### ASSIGNED TASK
A verbatim copy is needed of the lines below from the one containing "C4: 4.7nF (N8, N11) -> 1nF (N8, N11)" up to and including the one containing "U3: PC817 -> EL817", excluding pictures.

[Opening TASK MATERIAL section]

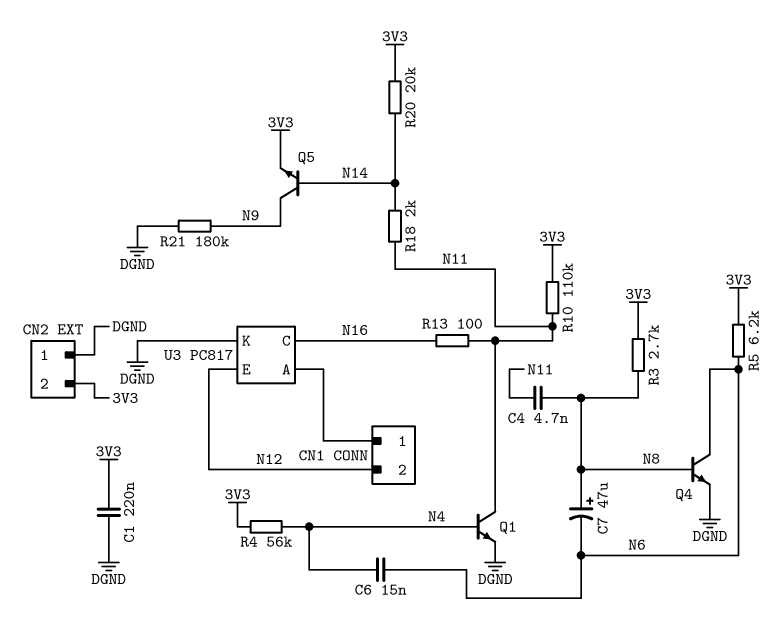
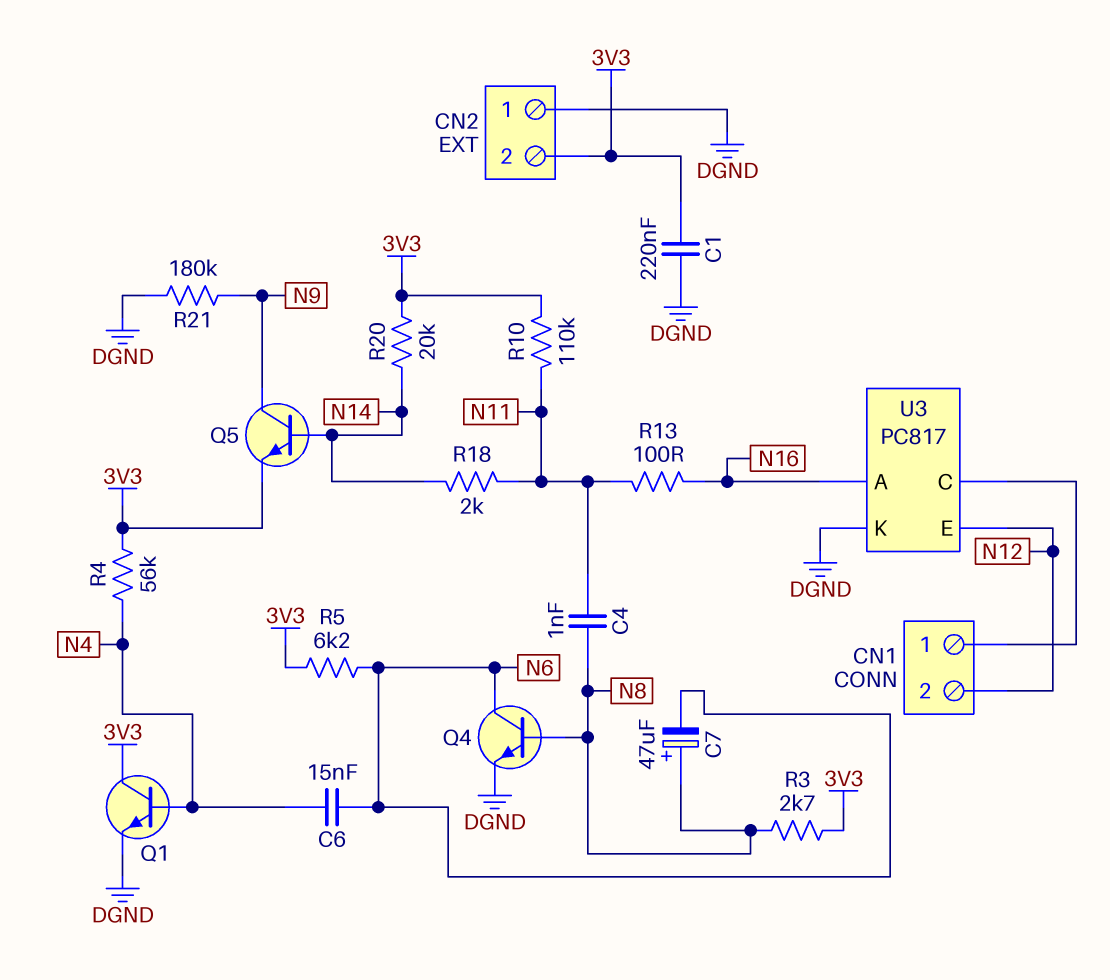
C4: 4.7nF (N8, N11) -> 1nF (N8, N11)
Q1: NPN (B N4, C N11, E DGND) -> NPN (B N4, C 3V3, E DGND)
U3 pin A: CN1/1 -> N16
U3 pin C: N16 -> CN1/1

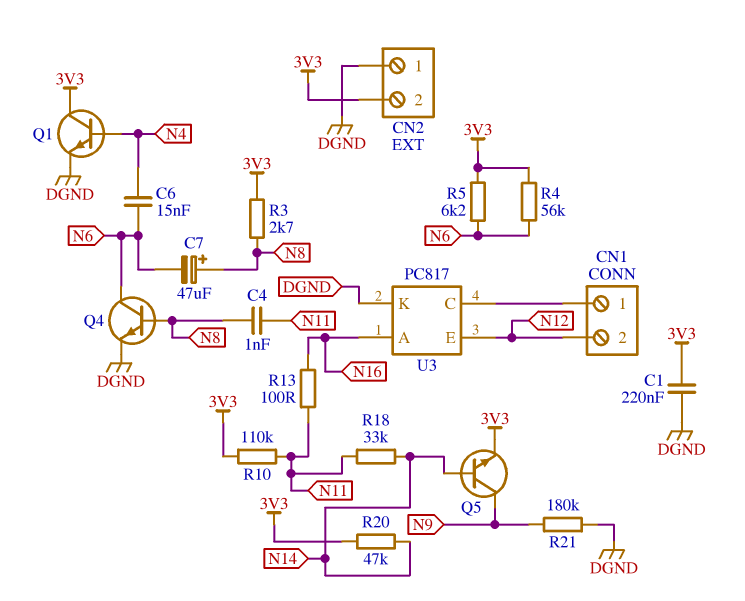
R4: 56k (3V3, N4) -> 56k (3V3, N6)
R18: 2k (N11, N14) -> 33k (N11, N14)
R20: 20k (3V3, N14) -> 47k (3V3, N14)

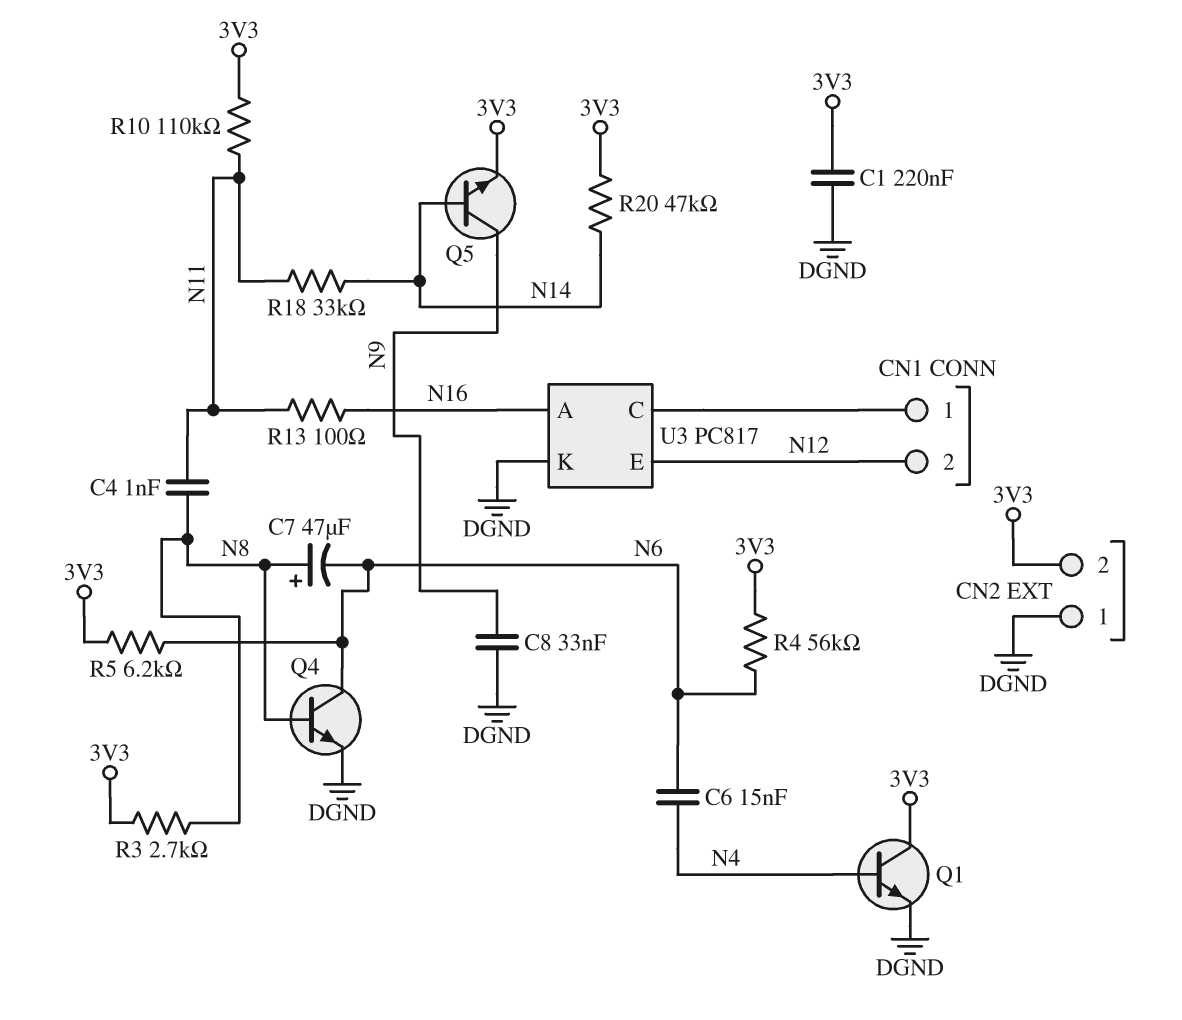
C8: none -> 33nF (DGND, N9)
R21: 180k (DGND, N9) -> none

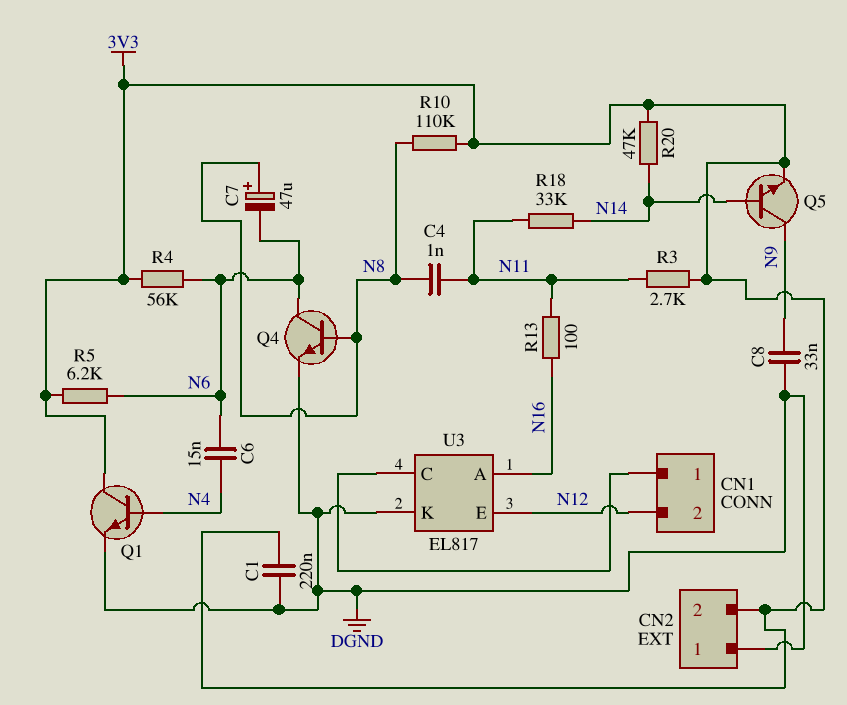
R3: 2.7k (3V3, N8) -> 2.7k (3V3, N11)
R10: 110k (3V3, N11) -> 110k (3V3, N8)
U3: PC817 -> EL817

[Closing TASK MATERIAL section]
[Opening TASK MATERIAL section]

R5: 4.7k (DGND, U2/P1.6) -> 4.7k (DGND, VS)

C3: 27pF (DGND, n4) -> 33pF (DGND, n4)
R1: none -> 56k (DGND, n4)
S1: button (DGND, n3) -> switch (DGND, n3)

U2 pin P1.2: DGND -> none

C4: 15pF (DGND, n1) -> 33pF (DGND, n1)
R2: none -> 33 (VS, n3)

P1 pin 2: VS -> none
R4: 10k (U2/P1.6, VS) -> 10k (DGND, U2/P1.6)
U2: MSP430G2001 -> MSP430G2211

[Closing TASK MATERIAL section]
[Opening TASK MATERIAL section]

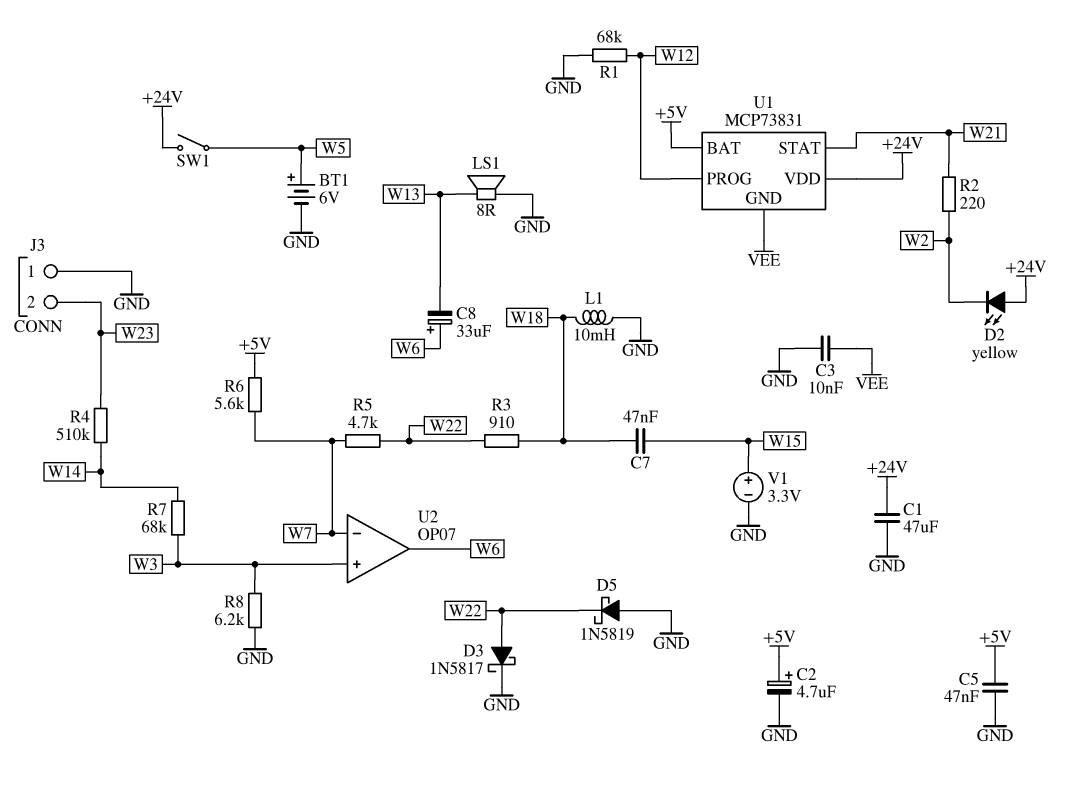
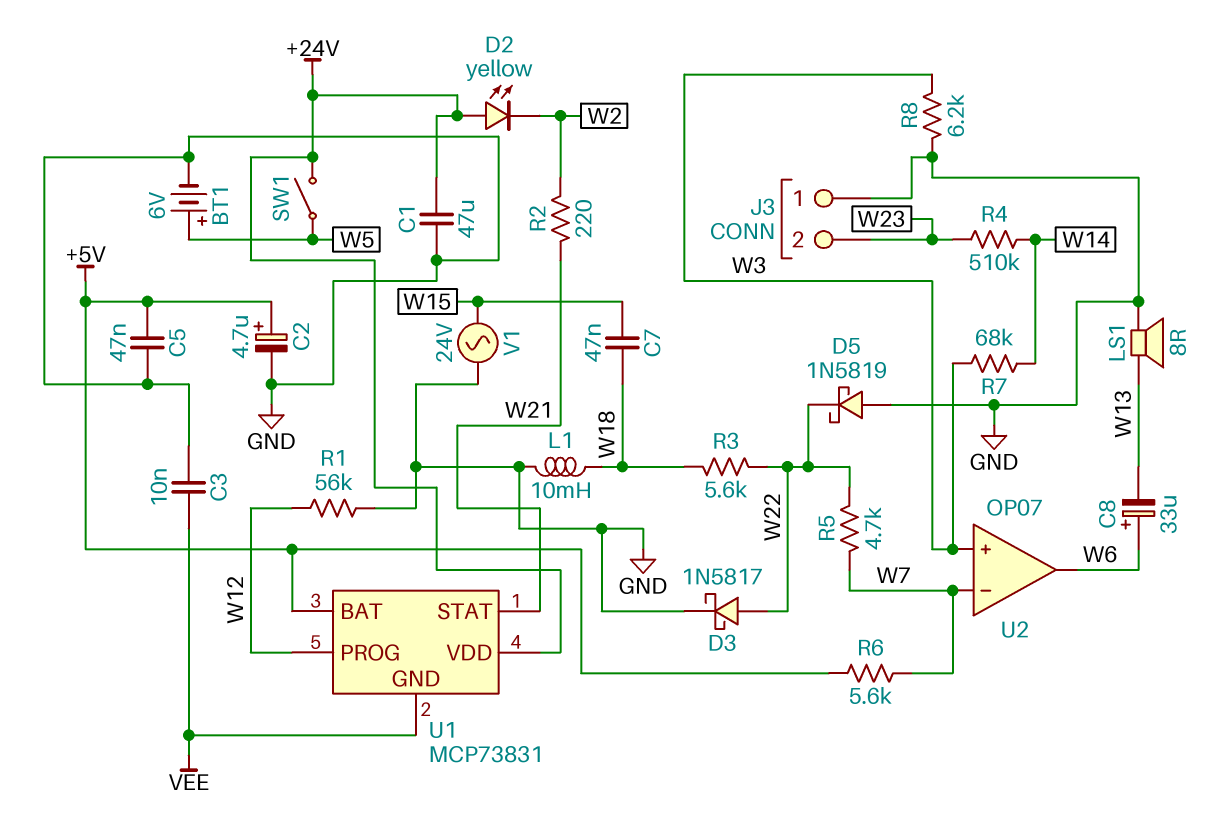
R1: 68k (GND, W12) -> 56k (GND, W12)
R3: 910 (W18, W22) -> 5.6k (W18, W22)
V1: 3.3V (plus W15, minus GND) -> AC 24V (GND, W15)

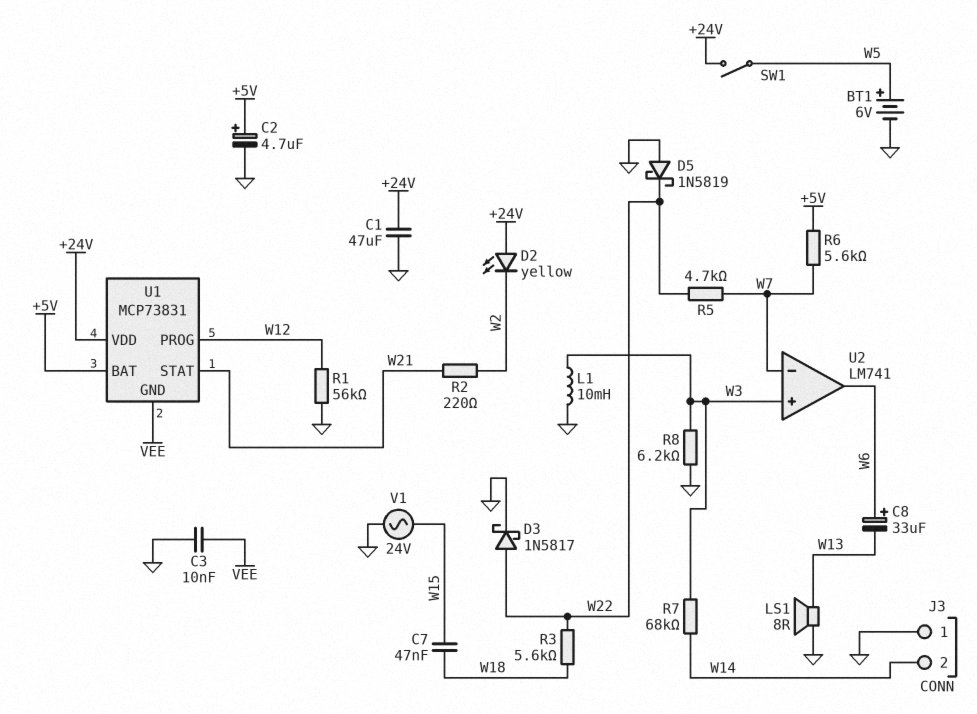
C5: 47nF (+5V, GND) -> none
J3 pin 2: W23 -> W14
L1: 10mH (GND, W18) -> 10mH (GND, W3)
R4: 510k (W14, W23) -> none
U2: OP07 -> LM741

[Closing TASK MATERIAL section]

### THE ANSWER
C4: 4.7nF (N8, N11) -> 1nF (N8, N11)
Q1: NPN (B N4, C N11, E DGND) -> NPN (B N4, C 3V3, E DGND)
U3 pin A: CN1/1 -> N16
U3 pin C: N16 -> CN1/1

R4: 56k (3V3, N4) -> 56k (3V3, N6)
R18: 2k (N11, N14) -> 33k (N11, N14)
R20: 20k (3V3, N14) -> 47k (3V3, N14)

C8: none -> 33nF (DGND, N9)
R21: 180k (DGND, N9) -> none

R3: 2.7k (3V3, N8) -> 2.7k (3V3, N11)
R10: 110k (3V3, N11) -> 110k (3V3, N8)
U3: PC817 -> EL817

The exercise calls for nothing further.